#### Object tracking records:
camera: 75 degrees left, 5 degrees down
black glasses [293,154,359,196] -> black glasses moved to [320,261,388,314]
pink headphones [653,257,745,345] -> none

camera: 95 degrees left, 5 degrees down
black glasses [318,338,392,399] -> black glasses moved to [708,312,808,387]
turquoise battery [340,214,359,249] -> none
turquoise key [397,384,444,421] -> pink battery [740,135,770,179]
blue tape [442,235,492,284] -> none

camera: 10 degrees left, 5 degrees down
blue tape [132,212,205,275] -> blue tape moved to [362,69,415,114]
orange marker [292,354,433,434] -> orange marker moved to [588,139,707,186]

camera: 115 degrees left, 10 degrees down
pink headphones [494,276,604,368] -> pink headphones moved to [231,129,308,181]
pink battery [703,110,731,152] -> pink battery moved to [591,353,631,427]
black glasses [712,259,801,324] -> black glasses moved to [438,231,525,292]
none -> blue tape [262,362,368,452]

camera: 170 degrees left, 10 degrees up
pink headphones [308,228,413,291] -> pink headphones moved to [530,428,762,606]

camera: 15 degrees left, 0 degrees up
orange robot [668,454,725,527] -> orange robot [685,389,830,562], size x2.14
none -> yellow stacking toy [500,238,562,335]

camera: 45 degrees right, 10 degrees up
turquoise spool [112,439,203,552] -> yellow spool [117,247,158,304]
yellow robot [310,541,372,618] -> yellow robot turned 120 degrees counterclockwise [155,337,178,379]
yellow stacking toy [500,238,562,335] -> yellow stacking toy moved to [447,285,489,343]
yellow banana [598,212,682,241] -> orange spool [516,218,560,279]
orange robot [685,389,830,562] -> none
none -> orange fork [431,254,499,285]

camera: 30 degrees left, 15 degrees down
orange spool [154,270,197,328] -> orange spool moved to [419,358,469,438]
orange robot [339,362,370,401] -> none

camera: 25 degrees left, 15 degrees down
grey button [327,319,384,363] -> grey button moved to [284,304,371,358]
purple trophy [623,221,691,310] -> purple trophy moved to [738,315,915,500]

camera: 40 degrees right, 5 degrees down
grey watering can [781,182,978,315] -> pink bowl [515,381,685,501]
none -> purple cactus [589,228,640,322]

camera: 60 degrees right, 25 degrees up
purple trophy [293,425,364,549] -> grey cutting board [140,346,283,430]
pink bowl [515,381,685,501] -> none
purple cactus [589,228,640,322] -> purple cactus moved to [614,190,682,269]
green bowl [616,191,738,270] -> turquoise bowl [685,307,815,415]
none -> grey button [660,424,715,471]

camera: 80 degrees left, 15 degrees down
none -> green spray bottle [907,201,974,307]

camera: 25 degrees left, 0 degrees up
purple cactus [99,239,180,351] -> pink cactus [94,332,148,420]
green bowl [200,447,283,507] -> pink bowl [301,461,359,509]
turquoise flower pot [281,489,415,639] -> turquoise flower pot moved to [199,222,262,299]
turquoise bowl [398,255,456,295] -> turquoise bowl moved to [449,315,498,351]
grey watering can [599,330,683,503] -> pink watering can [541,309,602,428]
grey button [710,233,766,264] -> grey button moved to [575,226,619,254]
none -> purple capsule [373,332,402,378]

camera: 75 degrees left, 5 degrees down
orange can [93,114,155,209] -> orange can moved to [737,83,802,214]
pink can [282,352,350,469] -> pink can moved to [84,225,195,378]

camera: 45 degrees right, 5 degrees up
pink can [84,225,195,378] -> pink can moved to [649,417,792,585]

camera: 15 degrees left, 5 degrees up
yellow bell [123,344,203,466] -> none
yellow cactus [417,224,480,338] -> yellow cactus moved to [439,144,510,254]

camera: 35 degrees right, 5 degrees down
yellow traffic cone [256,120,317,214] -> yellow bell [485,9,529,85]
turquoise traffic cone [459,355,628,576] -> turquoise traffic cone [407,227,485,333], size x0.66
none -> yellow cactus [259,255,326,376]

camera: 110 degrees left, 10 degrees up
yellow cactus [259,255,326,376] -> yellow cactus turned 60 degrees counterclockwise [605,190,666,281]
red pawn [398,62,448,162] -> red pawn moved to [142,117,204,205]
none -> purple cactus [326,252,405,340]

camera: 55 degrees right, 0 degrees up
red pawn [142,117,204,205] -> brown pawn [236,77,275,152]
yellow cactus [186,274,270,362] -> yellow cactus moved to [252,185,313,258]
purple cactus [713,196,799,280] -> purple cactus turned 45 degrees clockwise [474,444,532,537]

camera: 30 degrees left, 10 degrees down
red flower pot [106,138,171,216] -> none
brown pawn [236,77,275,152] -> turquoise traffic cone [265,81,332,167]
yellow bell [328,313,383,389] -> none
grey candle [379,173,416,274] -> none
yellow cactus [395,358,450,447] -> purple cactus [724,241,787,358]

#### What the task requires:
Give the data again. Keep every line identical.

#### Problem solution:
camera: 75 degrees left, 5 degrees down
black glasses [293,154,359,196] -> black glasses moved to [320,261,388,314]
pink headphones [653,257,745,345] -> none

camera: 95 degrees left, 5 degrees down
black glasses [318,338,392,399] -> black glasses moved to [708,312,808,387]
turquoise battery [340,214,359,249] -> none
turquoise key [397,384,444,421] -> pink battery [740,135,770,179]
blue tape [442,235,492,284] -> none

camera: 10 degrees left, 5 degrees down
blue tape [132,212,205,275] -> blue tape moved to [362,69,415,114]
orange marker [292,354,433,434] -> orange marker moved to [588,139,707,186]

camera: 115 degrees left, 10 degrees down
pink headphones [494,276,604,368] -> pink headphones moved to [231,129,308,181]
pink battery [703,110,731,152] -> pink battery moved to [591,353,631,427]
black glasses [712,259,801,324] -> black glasses moved to [438,231,525,292]
none -> blue tape [262,362,368,452]

camera: 170 degrees left, 10 degrees up
pink headphones [308,228,413,291] -> pink headphones moved to [530,428,762,606]

camera: 15 degrees left, 0 degrees up
orange robot [668,454,725,527] -> orange robot [685,389,830,562], size x2.14
none -> yellow stacking toy [500,238,562,335]

camera: 45 degrees right, 10 degrees up
turquoise spool [112,439,203,552] -> yellow spool [117,247,158,304]
yellow robot [310,541,372,618] -> yellow robot turned 120 degrees counterclockwise [155,337,178,379]
yellow stacking toy [500,238,562,335] -> yellow stacking toy moved to [447,285,489,343]
yellow banana [598,212,682,241] -> orange spool [516,218,560,279]
orange robot [685,389,830,562] -> none
none -> orange fork [431,254,499,285]

camera: 30 degrees left, 15 degrees down
orange spool [154,270,197,328] -> orange spool moved to [419,358,469,438]
orange robot [339,362,370,401] -> none

camera: 25 degrees left, 15 degrees down
grey button [327,319,384,363] -> grey button moved to [284,304,371,358]
purple trophy [623,221,691,310] -> purple trophy moved to [738,315,915,500]

camera: 40 degrees right, 5 degrees down
grey watering can [781,182,978,315] -> pink bowl [515,381,685,501]
none -> purple cactus [589,228,640,322]

camera: 60 degrees right, 25 degrees up
purple trophy [293,425,364,549] -> grey cutting board [140,346,283,430]
pink bowl [515,381,685,501] -> none
purple cactus [589,228,640,322] -> purple cactus moved to [614,190,682,269]
green bowl [616,191,738,270] -> turquoise bowl [685,307,815,415]
none -> grey button [660,424,715,471]

camera: 80 degrees left, 15 degrees down
none -> green spray bottle [907,201,974,307]

camera: 25 degrees left, 0 degrees up
purple cactus [99,239,180,351] -> pink cactus [94,332,148,420]
green bowl [200,447,283,507] -> pink bowl [301,461,359,509]
turquoise flower pot [281,489,415,639] -> turquoise flower pot moved to [199,222,262,299]
turquoise bowl [398,255,456,295] -> turquoise bowl moved to [449,315,498,351]
grey watering can [599,330,683,503] -> pink watering can [541,309,602,428]
grey button [710,233,766,264] -> grey button moved to [575,226,619,254]
none -> purple capsule [373,332,402,378]

camera: 75 degrees left, 5 degrees down
orange can [93,114,155,209] -> orange can moved to [737,83,802,214]
pink can [282,352,350,469] -> pink can moved to [84,225,195,378]

camera: 45 degrees right, 5 degrees up
pink can [84,225,195,378] -> pink can moved to [649,417,792,585]

camera: 15 degrees left, 5 degrees up
yellow bell [123,344,203,466] -> none
yellow cactus [417,224,480,338] -> yellow cactus moved to [439,144,510,254]

camera: 35 degrees right, 5 degrees down
yellow traffic cone [256,120,317,214] -> yellow bell [485,9,529,85]
turquoise traffic cone [459,355,628,576] -> turquoise traffic cone [407,227,485,333], size x0.66
none -> yellow cactus [259,255,326,376]

camera: 110 degrees left, 10 degrees up
yellow cactus [259,255,326,376] -> yellow cactus turned 60 degrees counterclockwise [605,190,666,281]
red pawn [398,62,448,162] -> red pawn moved to [142,117,204,205]
none -> purple cactus [326,252,405,340]

camera: 55 degrees right, 0 degrees up
red pawn [142,117,204,205] -> brown pawn [236,77,275,152]
yellow cactus [186,274,270,362] -> yellow cactus moved to [252,185,313,258]
purple cactus [713,196,799,280] -> purple cactus turned 45 degrees clockwise [474,444,532,537]

camera: 30 degrees left, 10 degrees down
red flower pot [106,138,171,216] -> none
brown pawn [236,77,275,152] -> turquoise traffic cone [265,81,332,167]
yellow bell [328,313,383,389] -> none
grey candle [379,173,416,274] -> none
yellow cactus [395,358,450,447] -> purple cactus [724,241,787,358]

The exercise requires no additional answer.